╭─ GIVEN INFORMATION

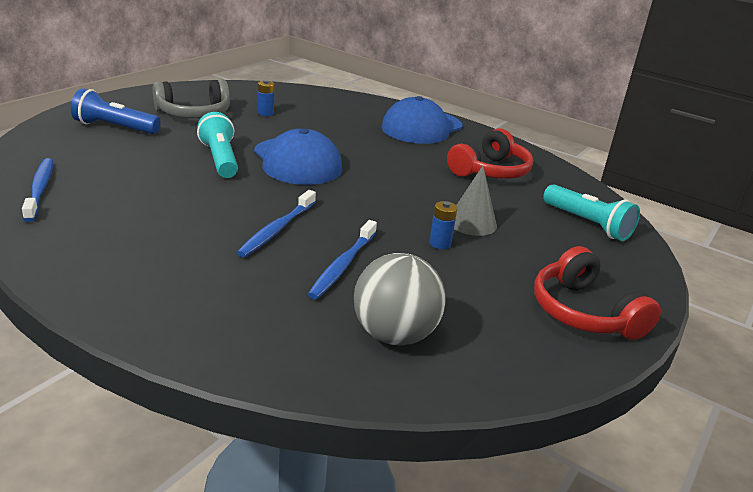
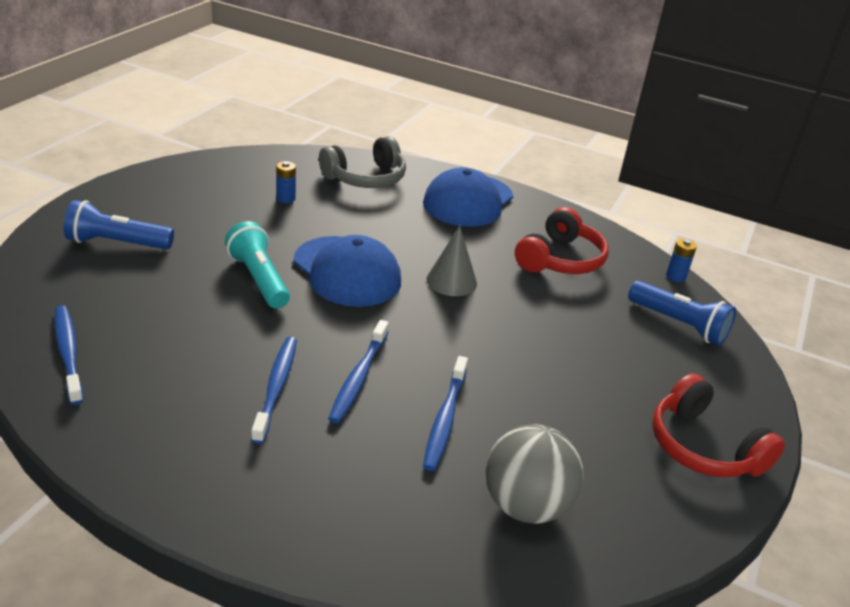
camera: 10 degrees left, 5 degrees up
(194, 114) = (202, 209): grey headphones -> grey headphones (365, 178)
(202, 228) = (276, 387): none -> blue toothbrush
(440, 244) = (536, 373): blue battery -> blue battery (675, 276)
(472, 223) = (561, 339): grey cone -> grey cone (451, 281)
(588, 224) = (679, 324): turquoise flashlight -> blue flashlight

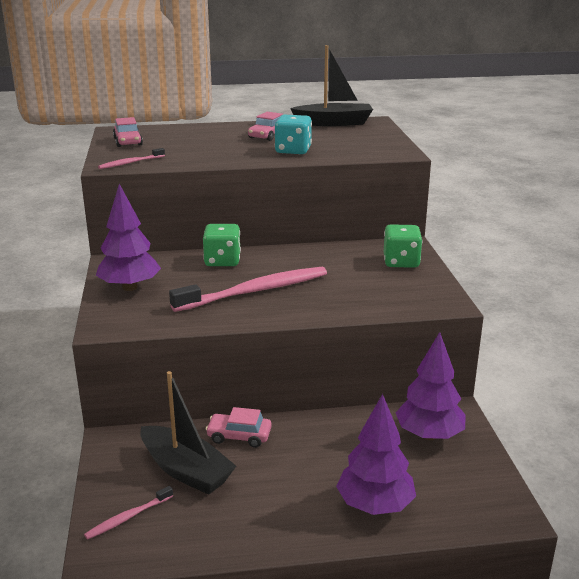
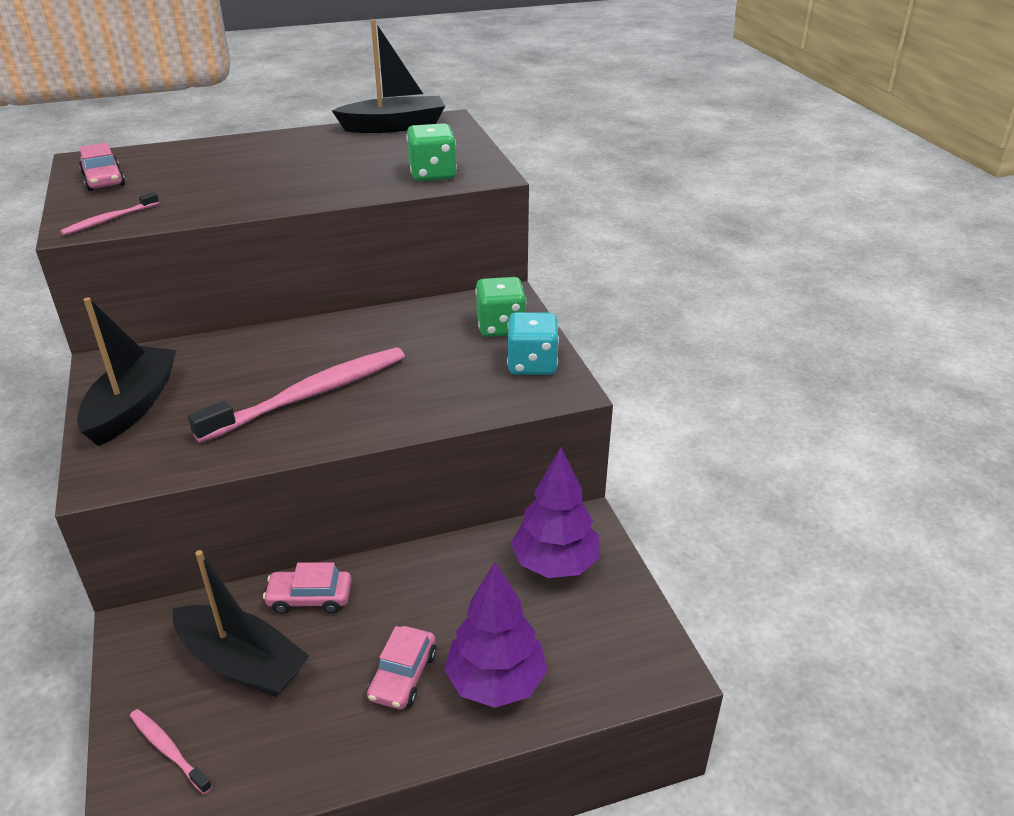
camera: 10 degrees left, 10 degrees up
(128, 517) = (169, 750): pink toothbrush -> pink toothbrush turned 90 degrees clockwise
(130, 287) = (132, 406): purple tree -> black boat
(222, 261) = (261, 348): green dice -> green dice (432, 174)
(267, 135) = (304, 155): pink car -> pink car (403, 675)
(293, 150) = (341, 180): turquoise dice -> turquoise dice (532, 364)

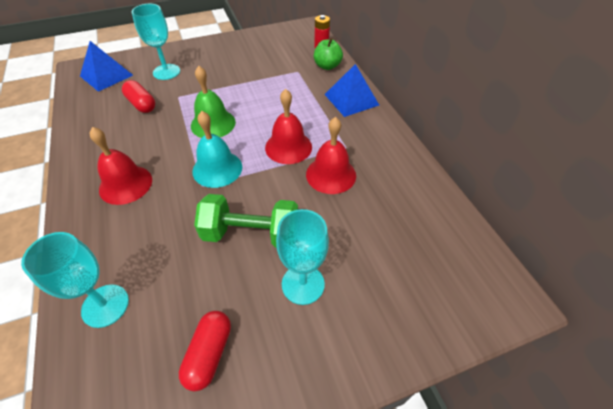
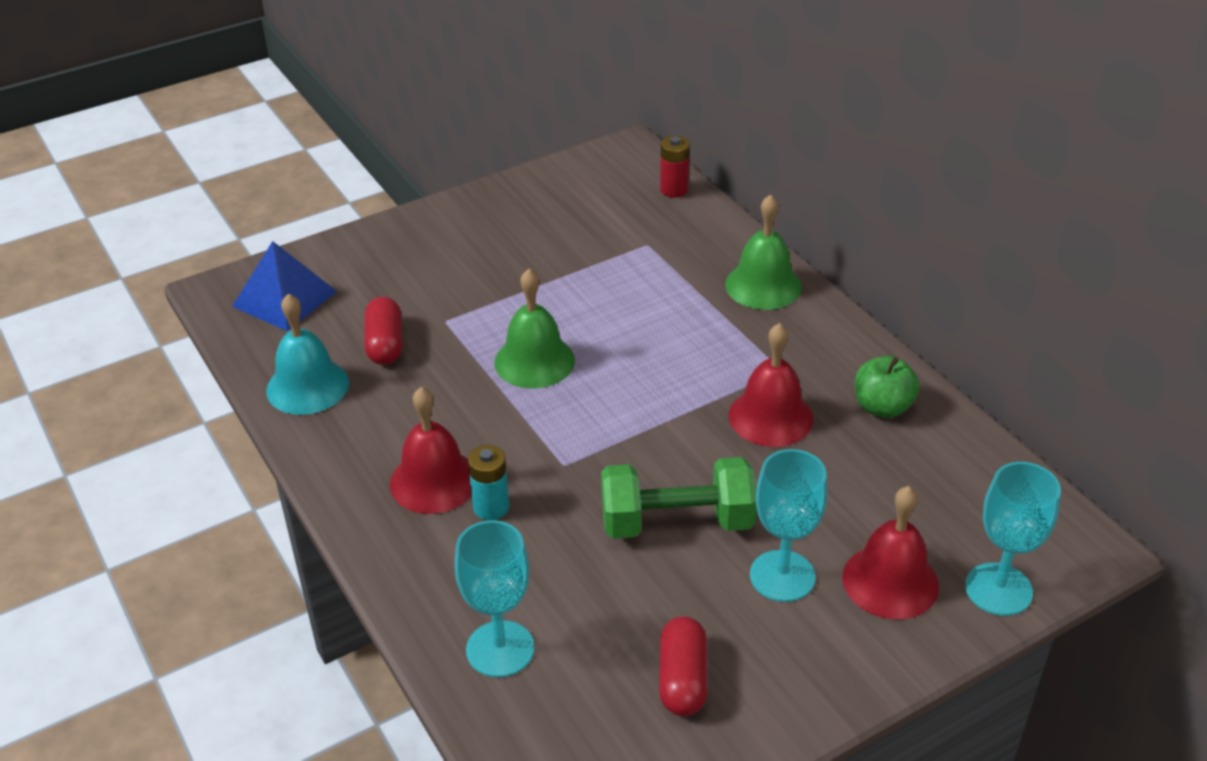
camera: 10 degrees left, 10 degrees down
(141, 104) = (385, 344): red capsule -> red capsule turned 45 degrees clockwise
(148, 206) = (491, 507): none -> turquoise battery
(166, 72) = (398, 277): turquoise goblet -> turquoise goblet (998, 589)
(217, 169) = (577, 434): turquoise bell -> turquoise bell (307, 386)
(288, 147) = (683, 382): red bell -> red bell (890, 581)
(327, 66) = (699, 228): green apple -> green apple (882, 407)
(351, 99) = (763, 285): blue pyramid -> green bell

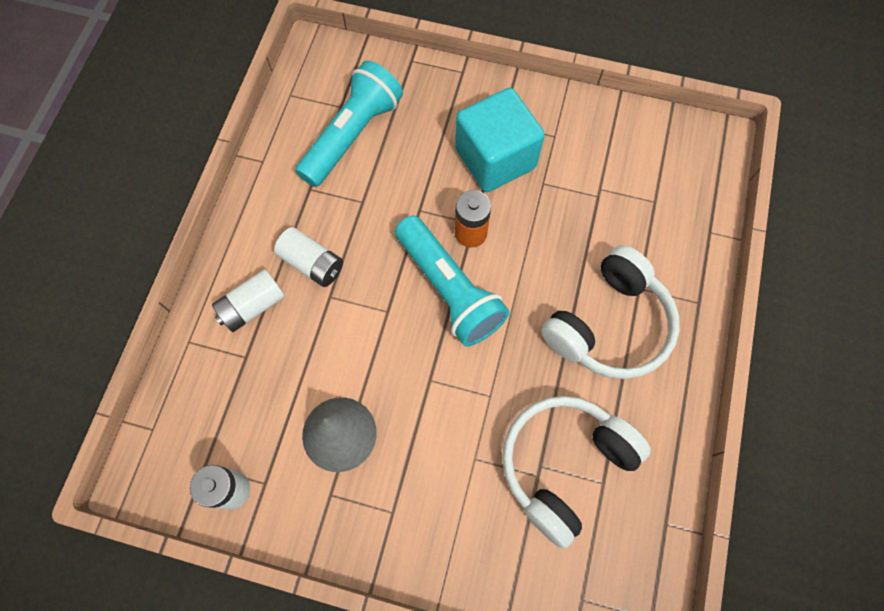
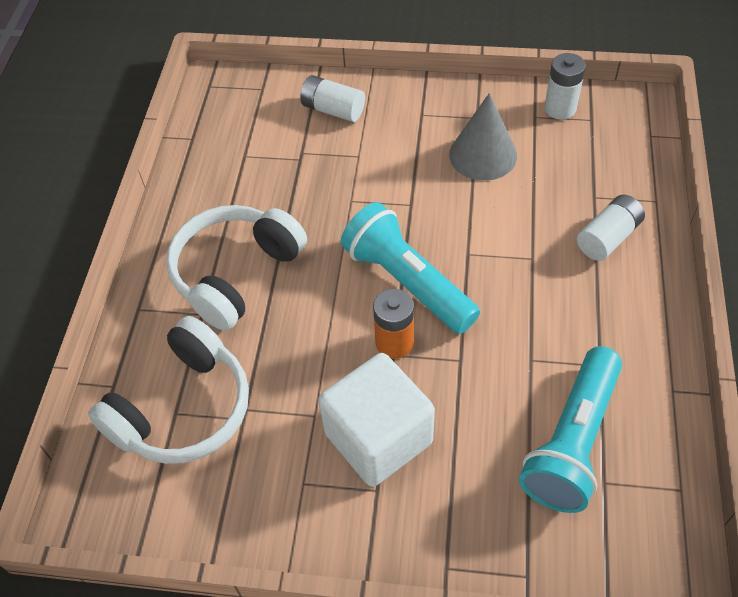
camera: 175 degrees right, 15 degrees down
(312, 263) = (562, 285): white battery -> white battery (333, 110)
(495, 158) = (378, 438): turquoise cube -> white cube
(564, 465) = (278, 162): white headphones -> white headphones (183, 409)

╰─

▶ ABOUT THIS EXERCISE
In the reply, give again exactly the lines from the beginning of the entries above through the line with "(472, 223) = (561, 339): grey"; pictures stay out.

▶ WRITTEN RESPONSE
camera: 10 degrees left, 5 degrees up
(194, 114) = (202, 209): grey headphones -> grey headphones (365, 178)
(202, 228) = (276, 387): none -> blue toothbrush
(440, 244) = (536, 373): blue battery -> blue battery (675, 276)
(472, 223) = (561, 339): grey cone -> grey cone (451, 281)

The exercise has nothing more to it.